### WHAT THE TASK REQUIRES
Transcribe the lines below exactly. No image belongs in the transcription.

### Stored data entries
-------
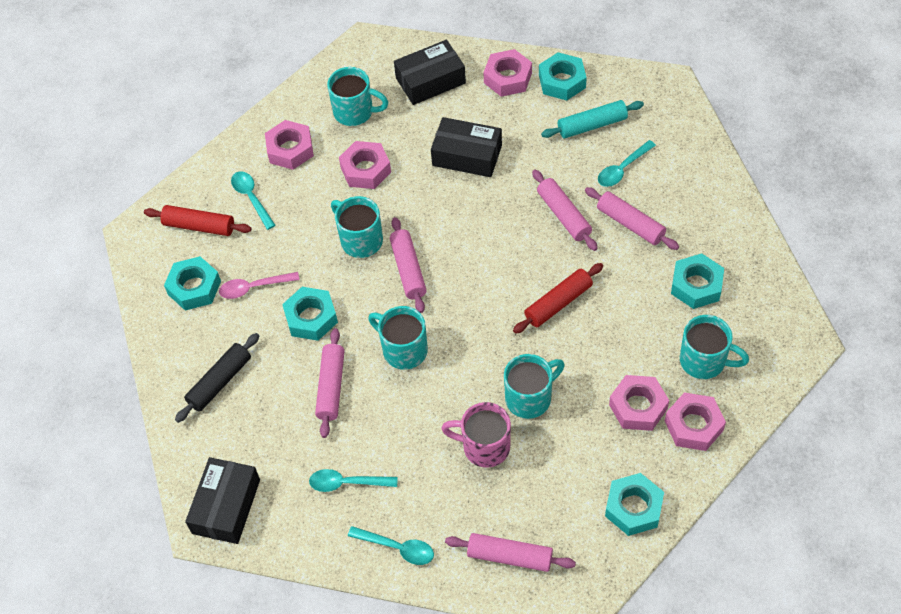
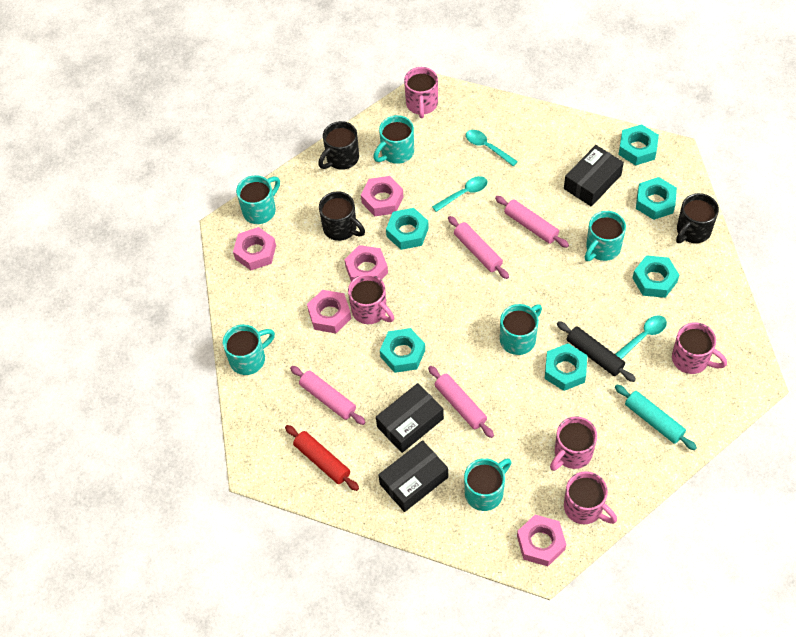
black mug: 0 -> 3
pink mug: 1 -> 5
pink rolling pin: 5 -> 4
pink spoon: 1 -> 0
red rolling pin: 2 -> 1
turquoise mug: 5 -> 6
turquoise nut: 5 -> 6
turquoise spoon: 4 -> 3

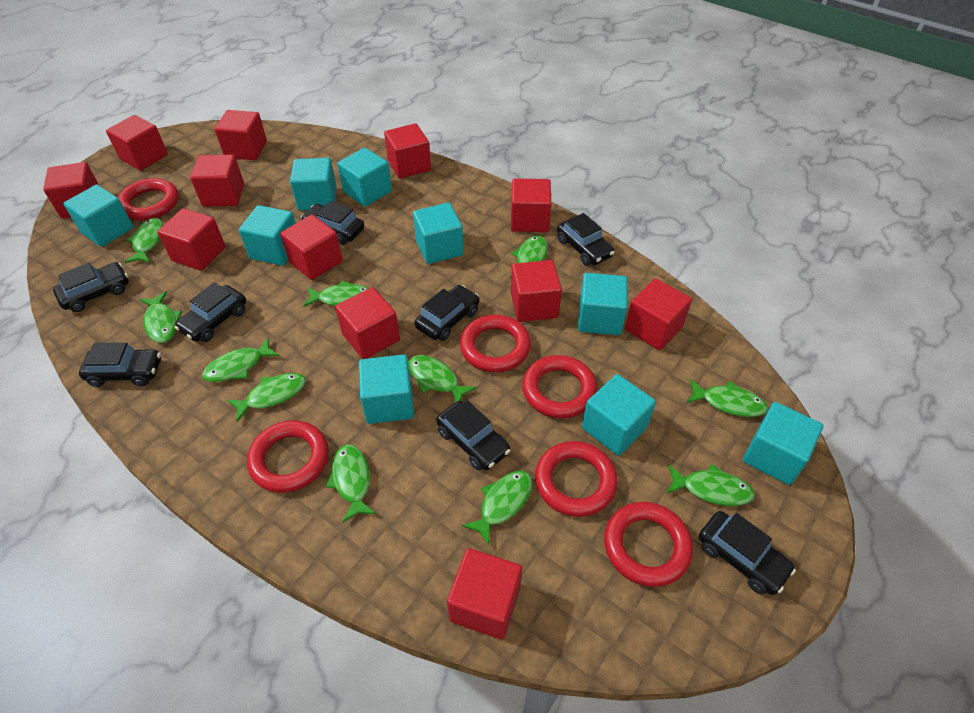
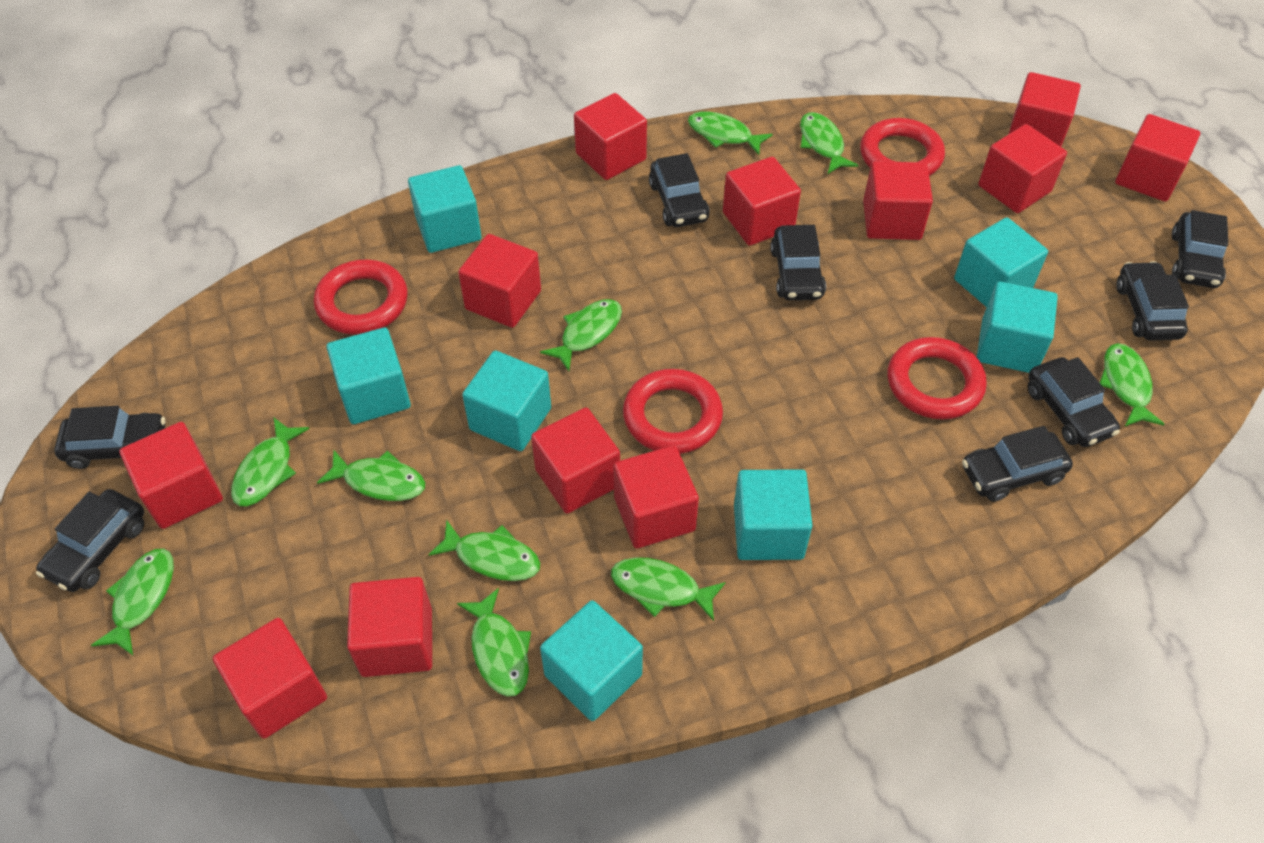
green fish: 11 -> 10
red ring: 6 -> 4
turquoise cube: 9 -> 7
-------
### OUTPUT OF THE EXERCISE
black mug: 0 -> 3
pink mug: 1 -> 5
pink rolling pin: 5 -> 4
pink spoon: 1 -> 0
red rolling pin: 2 -> 1
turquoise mug: 5 -> 6
turquoise nut: 5 -> 6
turquoise spoon: 4 -> 3

green fish: 11 -> 10
red ring: 6 -> 4
turquoise cube: 9 -> 7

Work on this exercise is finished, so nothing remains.